*** Records for the exercise Section Begins ***

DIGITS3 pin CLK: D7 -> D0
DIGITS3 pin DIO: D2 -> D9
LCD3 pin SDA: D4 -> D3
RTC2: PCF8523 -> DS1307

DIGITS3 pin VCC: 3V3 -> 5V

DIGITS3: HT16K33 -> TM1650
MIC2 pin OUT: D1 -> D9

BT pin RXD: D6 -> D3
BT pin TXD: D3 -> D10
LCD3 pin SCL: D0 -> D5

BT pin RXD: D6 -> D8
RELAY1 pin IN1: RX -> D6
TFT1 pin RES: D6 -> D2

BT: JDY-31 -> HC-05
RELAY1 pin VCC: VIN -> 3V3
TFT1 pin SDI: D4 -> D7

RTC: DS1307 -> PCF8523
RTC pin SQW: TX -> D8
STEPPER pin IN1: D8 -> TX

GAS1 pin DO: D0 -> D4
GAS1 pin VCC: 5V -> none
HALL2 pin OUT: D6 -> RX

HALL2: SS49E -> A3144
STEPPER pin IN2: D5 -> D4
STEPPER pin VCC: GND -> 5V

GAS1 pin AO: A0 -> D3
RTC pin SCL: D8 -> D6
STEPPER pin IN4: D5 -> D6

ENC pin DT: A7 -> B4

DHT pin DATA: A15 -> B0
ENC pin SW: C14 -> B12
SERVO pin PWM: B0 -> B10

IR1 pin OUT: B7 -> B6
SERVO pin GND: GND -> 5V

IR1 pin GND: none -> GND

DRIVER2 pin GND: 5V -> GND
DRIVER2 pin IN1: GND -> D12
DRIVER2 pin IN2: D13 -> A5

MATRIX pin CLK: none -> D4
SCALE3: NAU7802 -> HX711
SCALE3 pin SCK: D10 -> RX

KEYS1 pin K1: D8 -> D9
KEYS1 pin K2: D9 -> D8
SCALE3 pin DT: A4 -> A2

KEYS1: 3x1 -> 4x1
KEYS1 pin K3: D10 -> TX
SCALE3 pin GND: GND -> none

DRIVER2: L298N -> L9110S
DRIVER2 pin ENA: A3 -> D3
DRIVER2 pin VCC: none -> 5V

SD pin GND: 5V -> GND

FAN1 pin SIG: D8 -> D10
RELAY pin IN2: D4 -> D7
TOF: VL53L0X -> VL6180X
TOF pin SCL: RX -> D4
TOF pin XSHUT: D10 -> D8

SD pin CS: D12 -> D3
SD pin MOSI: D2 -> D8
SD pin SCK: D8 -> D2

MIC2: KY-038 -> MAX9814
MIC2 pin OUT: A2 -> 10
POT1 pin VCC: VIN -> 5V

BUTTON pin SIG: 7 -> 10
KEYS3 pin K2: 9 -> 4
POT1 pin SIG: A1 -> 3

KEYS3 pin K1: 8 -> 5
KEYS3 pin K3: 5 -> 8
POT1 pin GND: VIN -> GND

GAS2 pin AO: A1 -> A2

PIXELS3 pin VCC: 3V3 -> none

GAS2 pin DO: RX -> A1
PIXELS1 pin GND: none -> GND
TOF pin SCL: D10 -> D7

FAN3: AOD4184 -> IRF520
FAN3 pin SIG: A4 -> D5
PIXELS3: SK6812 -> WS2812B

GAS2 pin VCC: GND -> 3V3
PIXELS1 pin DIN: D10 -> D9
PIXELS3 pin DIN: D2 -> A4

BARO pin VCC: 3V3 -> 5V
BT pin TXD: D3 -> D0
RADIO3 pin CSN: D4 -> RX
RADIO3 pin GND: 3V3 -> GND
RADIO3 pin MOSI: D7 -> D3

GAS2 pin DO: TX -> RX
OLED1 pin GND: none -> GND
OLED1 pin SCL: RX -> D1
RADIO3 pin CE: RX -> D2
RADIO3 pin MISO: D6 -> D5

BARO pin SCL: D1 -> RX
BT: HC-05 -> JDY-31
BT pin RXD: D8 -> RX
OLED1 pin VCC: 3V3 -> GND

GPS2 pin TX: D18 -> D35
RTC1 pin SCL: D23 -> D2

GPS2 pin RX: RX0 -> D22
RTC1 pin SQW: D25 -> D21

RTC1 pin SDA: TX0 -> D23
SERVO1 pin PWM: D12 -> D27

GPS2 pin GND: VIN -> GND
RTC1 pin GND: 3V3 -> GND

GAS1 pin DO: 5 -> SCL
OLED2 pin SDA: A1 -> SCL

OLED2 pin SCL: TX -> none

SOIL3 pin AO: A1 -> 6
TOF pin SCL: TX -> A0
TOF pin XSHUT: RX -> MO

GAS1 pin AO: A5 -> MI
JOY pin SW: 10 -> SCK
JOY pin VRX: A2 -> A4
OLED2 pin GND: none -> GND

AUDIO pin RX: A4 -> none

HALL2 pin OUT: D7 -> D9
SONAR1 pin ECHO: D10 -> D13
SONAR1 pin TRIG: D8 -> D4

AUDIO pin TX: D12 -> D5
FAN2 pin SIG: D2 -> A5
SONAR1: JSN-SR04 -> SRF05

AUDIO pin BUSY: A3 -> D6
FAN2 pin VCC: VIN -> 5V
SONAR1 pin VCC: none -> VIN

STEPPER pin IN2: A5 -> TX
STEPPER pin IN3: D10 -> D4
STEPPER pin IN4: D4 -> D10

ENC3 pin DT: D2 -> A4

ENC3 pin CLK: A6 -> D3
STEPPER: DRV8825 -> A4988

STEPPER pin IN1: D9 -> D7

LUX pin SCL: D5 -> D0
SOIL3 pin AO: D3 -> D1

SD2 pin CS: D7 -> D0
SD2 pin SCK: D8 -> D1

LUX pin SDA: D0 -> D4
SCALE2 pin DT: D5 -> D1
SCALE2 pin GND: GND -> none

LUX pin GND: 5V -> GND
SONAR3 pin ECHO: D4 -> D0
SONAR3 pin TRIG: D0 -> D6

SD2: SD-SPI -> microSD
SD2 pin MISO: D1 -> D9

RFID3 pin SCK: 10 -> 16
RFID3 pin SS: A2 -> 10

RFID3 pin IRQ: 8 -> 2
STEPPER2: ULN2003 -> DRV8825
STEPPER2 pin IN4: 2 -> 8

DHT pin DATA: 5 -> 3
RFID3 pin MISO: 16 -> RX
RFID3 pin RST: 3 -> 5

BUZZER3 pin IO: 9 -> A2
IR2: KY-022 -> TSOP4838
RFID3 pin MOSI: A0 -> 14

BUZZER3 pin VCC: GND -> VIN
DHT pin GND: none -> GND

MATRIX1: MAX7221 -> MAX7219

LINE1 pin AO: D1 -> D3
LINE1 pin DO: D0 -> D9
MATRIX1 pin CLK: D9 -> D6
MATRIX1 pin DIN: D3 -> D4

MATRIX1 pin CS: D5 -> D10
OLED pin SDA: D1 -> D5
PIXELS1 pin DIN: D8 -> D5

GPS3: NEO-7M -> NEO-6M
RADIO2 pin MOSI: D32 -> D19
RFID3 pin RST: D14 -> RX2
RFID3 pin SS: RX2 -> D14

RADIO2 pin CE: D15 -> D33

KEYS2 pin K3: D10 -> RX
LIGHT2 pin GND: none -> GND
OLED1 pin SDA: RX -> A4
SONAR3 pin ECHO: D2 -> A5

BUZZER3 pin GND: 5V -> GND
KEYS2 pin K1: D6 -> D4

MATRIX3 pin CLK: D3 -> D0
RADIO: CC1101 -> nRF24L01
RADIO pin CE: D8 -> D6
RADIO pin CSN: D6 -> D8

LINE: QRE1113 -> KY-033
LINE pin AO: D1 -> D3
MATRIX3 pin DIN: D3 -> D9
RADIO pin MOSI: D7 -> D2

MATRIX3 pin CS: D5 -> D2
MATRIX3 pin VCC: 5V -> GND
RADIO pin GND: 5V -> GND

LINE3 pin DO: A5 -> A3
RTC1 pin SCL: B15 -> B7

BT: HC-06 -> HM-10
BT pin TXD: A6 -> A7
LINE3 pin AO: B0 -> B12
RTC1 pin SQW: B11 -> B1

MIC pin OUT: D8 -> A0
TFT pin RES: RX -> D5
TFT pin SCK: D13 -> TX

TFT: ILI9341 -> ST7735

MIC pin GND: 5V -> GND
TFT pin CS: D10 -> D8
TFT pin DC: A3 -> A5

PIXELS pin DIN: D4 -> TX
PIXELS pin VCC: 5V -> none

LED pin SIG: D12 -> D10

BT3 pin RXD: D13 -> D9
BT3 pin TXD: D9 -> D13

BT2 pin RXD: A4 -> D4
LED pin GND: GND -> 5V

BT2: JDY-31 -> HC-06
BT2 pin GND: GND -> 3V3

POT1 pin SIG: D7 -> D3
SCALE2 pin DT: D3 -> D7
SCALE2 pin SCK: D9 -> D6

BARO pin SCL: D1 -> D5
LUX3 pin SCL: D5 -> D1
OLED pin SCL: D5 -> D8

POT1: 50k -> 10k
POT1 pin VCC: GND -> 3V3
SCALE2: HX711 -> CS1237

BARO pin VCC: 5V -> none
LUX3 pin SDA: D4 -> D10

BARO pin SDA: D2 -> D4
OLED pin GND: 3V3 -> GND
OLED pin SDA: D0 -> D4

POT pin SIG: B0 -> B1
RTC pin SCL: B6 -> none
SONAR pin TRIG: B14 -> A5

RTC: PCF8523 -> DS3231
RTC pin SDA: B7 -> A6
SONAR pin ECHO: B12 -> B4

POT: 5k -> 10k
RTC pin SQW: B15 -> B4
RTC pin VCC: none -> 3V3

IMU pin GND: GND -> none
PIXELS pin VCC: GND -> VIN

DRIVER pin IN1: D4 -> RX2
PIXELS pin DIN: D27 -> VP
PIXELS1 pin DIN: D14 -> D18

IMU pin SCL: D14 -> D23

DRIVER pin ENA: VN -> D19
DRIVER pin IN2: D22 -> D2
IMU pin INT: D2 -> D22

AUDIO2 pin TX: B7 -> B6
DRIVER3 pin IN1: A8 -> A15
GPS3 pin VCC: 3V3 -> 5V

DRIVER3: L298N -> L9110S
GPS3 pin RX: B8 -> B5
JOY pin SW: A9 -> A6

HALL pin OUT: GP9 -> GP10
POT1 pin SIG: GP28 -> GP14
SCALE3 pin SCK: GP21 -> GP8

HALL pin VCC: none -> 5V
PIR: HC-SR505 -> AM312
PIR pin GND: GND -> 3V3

*** Records for the exercise Section Ends ***

> Directions: Print exactly the lines from the beginning of the entries through the line with "GAS1 pin DO: D0 -> D4". Output nothing more.

> Response to the task:
DIGITS3 pin CLK: D7 -> D0
DIGITS3 pin DIO: D2 -> D9
LCD3 pin SDA: D4 -> D3
RTC2: PCF8523 -> DS1307

DIGITS3 pin VCC: 3V3 -> 5V

DIGITS3: HT16K33 -> TM1650
MIC2 pin OUT: D1 -> D9

BT pin RXD: D6 -> D3
BT pin TXD: D3 -> D10
LCD3 pin SCL: D0 -> D5

BT pin RXD: D6 -> D8
RELAY1 pin IN1: RX -> D6
TFT1 pin RES: D6 -> D2

BT: JDY-31 -> HC-05
RELAY1 pin VCC: VIN -> 3V3
TFT1 pin SDI: D4 -> D7

RTC: DS1307 -> PCF8523
RTC pin SQW: TX -> D8
STEPPER pin IN1: D8 -> TX

GAS1 pin DO: D0 -> D4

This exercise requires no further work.